__What to produce__
Scan the entries below and extract each line with the word "switch" in it.
** Supplied entries follows **
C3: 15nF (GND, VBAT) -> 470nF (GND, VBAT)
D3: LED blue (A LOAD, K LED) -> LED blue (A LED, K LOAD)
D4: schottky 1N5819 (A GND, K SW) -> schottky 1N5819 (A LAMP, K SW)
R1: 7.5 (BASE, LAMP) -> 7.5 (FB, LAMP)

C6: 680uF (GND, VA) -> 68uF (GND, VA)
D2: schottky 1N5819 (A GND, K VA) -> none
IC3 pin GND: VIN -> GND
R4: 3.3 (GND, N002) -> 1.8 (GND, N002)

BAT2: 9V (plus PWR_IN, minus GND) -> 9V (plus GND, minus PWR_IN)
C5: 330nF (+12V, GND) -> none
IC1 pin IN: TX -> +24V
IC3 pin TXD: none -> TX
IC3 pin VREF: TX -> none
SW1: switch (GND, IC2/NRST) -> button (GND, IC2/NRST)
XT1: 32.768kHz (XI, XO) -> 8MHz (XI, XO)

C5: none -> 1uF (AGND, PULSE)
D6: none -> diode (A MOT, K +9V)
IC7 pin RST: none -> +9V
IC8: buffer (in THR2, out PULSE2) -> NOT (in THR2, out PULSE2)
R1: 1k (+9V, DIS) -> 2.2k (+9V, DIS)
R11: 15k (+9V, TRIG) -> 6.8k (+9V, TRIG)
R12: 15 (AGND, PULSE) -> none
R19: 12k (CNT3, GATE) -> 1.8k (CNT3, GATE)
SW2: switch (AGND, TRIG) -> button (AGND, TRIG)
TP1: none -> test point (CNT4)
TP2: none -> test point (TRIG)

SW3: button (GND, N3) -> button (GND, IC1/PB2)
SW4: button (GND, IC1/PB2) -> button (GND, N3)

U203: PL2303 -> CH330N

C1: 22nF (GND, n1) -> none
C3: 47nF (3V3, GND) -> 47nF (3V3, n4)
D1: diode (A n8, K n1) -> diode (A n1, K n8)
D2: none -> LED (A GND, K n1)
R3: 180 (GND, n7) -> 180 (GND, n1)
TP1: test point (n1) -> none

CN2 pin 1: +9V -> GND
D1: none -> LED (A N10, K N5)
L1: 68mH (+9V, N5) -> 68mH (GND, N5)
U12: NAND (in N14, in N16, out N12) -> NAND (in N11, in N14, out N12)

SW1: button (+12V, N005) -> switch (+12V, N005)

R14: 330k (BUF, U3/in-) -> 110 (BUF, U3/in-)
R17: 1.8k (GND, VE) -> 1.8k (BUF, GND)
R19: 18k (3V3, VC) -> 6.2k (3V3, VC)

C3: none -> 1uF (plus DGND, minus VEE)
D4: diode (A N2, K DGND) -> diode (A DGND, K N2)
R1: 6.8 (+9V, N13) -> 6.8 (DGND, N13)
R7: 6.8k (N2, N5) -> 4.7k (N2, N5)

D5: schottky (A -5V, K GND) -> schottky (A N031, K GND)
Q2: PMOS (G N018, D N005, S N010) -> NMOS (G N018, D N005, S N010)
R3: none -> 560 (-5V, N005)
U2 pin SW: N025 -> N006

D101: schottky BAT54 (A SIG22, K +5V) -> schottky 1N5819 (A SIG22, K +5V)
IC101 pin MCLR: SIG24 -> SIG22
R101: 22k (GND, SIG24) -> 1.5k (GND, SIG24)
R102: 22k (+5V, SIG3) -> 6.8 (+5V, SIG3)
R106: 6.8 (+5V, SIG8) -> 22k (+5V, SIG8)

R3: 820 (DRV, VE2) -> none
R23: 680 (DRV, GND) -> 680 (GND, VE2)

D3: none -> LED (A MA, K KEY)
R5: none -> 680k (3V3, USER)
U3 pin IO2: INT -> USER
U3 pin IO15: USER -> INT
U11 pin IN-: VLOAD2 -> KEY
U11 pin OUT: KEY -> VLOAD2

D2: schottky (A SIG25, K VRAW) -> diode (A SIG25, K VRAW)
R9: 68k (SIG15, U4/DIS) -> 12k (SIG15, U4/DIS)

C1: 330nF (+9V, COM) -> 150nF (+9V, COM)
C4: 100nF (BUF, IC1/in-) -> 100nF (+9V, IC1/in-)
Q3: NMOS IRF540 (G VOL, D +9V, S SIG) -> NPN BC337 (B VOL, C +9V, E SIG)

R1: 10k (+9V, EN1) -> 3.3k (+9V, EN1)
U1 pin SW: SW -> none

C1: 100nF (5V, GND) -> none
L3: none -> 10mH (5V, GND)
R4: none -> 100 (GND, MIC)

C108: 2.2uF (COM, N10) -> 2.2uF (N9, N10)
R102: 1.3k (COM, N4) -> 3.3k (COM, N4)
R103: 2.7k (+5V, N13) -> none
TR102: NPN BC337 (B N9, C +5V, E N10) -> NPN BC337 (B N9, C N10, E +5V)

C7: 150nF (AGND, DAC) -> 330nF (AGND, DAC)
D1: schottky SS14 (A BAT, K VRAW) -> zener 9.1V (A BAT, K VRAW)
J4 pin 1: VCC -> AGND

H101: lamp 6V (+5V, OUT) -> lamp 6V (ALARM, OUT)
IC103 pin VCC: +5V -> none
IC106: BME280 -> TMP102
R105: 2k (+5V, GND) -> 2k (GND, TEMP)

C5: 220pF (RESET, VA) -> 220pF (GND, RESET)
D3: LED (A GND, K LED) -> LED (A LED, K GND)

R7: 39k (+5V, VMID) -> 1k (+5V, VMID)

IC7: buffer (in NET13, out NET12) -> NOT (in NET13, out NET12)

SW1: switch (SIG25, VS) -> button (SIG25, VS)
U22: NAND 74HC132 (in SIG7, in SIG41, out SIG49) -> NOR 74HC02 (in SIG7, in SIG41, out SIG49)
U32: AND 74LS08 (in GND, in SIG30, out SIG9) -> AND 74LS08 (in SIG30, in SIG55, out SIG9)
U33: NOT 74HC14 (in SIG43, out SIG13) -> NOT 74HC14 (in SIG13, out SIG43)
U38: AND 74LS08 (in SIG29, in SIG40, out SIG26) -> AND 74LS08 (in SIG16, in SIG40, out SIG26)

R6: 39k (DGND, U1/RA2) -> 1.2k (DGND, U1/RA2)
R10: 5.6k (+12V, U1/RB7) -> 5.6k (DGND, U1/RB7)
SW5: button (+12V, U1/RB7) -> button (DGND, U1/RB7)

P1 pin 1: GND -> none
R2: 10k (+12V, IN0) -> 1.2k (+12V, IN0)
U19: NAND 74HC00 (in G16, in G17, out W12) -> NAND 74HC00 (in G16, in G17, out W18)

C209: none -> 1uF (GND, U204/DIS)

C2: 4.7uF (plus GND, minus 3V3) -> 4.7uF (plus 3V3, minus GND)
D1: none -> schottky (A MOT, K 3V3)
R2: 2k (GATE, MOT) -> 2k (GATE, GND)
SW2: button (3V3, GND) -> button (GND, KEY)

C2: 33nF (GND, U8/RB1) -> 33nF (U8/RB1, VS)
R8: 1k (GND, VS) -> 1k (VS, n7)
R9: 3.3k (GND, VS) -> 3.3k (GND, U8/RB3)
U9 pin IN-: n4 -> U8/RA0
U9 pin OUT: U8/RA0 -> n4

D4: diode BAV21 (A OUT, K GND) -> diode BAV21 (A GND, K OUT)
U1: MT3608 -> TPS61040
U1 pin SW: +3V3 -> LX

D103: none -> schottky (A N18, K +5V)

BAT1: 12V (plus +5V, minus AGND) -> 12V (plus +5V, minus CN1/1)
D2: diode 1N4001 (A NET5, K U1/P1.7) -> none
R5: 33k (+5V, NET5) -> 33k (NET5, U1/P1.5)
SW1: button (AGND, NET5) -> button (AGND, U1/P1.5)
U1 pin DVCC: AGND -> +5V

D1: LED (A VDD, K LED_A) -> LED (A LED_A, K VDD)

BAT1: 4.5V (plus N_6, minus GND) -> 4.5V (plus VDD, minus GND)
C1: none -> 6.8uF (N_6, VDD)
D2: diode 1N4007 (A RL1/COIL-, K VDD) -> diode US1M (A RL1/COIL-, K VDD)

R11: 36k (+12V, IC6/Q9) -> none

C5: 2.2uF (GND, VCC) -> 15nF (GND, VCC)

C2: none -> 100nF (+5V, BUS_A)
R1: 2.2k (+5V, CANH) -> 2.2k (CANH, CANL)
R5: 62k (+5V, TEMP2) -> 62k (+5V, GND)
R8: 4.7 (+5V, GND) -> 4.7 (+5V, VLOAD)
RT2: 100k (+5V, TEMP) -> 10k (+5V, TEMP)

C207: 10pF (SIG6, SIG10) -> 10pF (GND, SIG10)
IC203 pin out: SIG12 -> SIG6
** End of Supplied entries **
__Written answer__
SW1: switch (GND, IC2/NRST) -> button (GND, IC2/NRST)
SW2: switch (AGND, TRIG) -> button (AGND, TRIG)
SW1: button (+12V, N005) -> switch (+12V, N005)
SW1: switch (SIG25, VS) -> button (SIG25, VS)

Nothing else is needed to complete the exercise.